Prompt:
Comb through the entries for "robot" and pull out each line that holds it.

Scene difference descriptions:

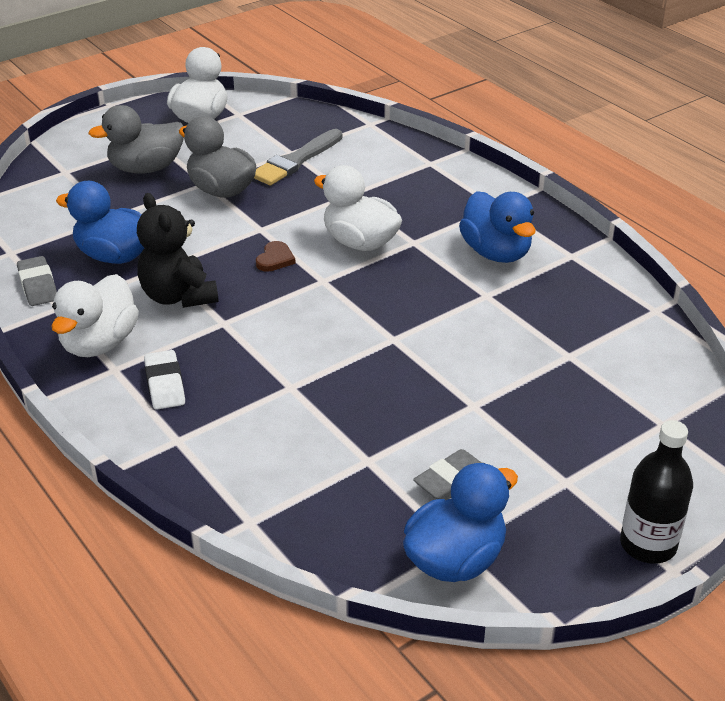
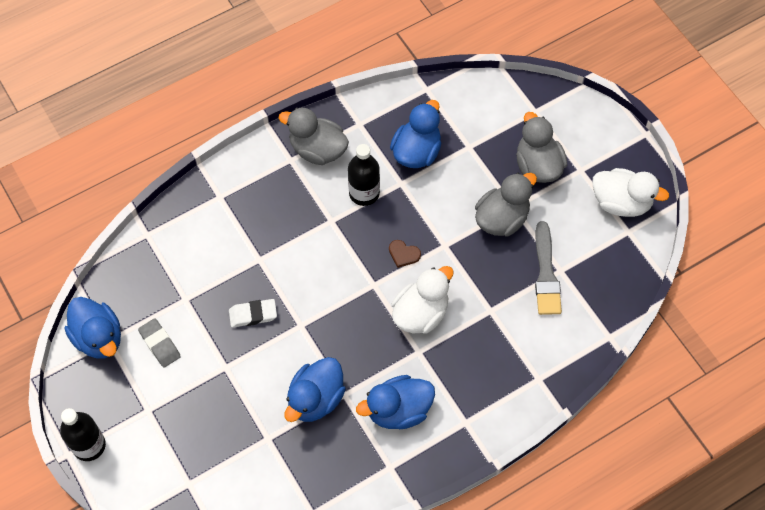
camera: 95 degrees right, 25 degrees up
(38, 286) = (385, 109): grey eraser -> none
(99, 343) = (317, 150): white duck -> grey duck
(165, 384) = (271, 188): white eraser -> white eraser (253, 315)
(178, 296) = (364, 193): black teddy bear -> black bottle
(296, 161) = (546, 274): grey brush -> grey brush turned 135 degrees counterclockwise
(500, 318) = (315, 399): none -> blue duck

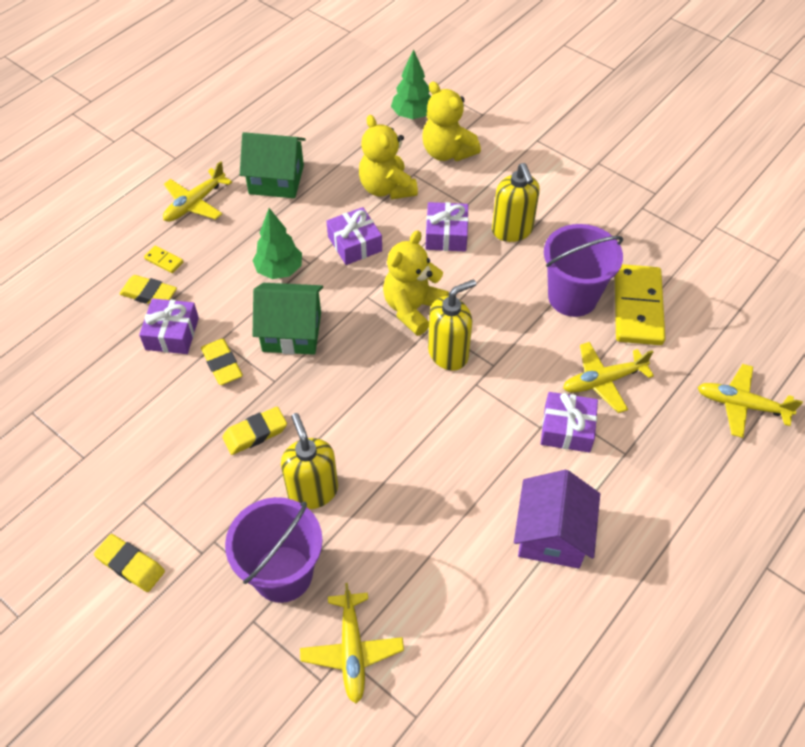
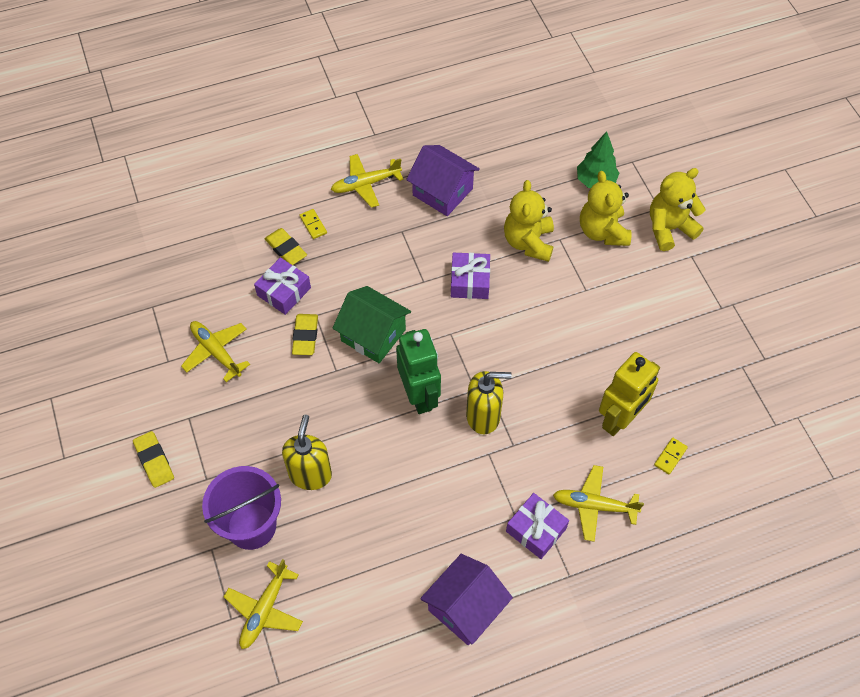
camera: 30 degrees right, 5 degrees up
(255, 433) = (296, 406): yellow eraser -> none
(276, 179) = (442, 192): green house -> purple house
(279, 270) = (396, 276): green tree -> none
(374, 364) = (419, 395): none -> green robot
(413, 308) = (480, 363): yellow teddy bear -> yellow teddy bear (669, 228)
(446, 234) = (550, 309): purple gift -> none
(512, 230) = (609, 333): yellow soap dispenser -> none
(572, 297) = (620, 419): purple bucket -> yellow robot
(637, 307) = (670, 456): yellow domino -> yellow domino, size x0.41
(741, 405) = (698, 588): yellow plane -> yellow plane (216, 352)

Finished exercise:
(374, 364) = (419, 395): none -> green robot
(572, 297) = (620, 419): purple bucket -> yellow robot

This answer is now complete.